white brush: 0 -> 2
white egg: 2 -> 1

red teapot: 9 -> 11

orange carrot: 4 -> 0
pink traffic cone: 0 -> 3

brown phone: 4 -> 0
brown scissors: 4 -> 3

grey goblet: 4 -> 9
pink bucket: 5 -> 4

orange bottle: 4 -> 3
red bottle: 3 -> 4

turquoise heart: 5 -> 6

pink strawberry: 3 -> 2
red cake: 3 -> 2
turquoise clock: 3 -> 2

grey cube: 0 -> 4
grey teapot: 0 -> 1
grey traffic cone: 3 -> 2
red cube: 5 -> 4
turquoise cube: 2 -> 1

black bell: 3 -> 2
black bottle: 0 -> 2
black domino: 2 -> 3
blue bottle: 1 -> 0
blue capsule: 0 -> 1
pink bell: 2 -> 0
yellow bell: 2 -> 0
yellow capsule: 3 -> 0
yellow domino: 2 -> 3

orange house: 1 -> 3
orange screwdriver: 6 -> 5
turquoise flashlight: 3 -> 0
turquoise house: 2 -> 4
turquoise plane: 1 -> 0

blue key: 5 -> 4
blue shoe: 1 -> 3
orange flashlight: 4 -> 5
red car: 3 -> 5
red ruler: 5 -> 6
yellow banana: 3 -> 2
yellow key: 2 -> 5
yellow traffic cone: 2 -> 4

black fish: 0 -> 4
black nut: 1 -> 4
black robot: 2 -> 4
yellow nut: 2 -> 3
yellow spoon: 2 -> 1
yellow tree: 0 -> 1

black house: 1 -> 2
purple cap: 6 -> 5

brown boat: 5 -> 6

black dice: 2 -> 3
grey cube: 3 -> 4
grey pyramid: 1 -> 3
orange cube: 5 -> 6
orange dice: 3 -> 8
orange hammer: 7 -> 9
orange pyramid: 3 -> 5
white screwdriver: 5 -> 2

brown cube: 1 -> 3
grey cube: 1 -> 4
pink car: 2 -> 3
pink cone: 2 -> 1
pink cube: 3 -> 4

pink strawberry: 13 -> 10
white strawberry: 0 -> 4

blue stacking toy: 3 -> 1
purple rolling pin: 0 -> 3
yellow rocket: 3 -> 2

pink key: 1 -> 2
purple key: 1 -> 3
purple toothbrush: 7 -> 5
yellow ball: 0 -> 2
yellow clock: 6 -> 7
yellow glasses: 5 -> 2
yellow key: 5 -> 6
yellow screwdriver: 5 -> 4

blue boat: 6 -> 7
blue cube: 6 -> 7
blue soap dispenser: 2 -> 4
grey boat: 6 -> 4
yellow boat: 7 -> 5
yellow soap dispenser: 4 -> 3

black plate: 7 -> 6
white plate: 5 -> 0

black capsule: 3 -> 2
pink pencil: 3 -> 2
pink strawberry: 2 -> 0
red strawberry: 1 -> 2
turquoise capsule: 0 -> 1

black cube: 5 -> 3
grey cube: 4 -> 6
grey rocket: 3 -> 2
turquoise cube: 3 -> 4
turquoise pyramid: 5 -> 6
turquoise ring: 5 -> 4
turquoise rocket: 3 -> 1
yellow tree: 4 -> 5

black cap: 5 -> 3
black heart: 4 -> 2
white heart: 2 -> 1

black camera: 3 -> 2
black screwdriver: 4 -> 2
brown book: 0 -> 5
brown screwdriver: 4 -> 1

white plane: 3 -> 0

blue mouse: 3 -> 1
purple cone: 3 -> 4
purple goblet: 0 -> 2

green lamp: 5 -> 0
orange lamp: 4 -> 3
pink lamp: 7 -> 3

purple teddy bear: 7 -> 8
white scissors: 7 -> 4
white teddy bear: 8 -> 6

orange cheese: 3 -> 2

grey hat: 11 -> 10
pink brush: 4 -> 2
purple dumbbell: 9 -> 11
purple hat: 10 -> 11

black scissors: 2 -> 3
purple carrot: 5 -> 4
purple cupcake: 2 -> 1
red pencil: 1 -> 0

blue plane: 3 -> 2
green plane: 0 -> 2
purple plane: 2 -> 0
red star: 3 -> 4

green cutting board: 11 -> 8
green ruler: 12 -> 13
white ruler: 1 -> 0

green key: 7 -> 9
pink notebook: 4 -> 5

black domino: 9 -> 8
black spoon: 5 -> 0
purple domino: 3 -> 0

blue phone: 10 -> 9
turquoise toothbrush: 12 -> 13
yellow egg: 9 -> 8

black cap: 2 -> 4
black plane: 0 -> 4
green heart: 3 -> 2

# What to produce
Only the lines above from the line containing "turquoise capsule: 0 -> 1" through the line containing "purple goblet: 0 -> 2" should be retyped, exactly and with both ends included.

# Result for this exercise
turquoise capsule: 0 -> 1

black cube: 5 -> 3
grey cube: 4 -> 6
grey rocket: 3 -> 2
turquoise cube: 3 -> 4
turquoise pyramid: 5 -> 6
turquoise ring: 5 -> 4
turquoise rocket: 3 -> 1
yellow tree: 4 -> 5

black cap: 5 -> 3
black heart: 4 -> 2
white heart: 2 -> 1

black camera: 3 -> 2
black screwdriver: 4 -> 2
brown book: 0 -> 5
brown screwdriver: 4 -> 1

white plane: 3 -> 0

blue mouse: 3 -> 1
purple cone: 3 -> 4
purple goblet: 0 -> 2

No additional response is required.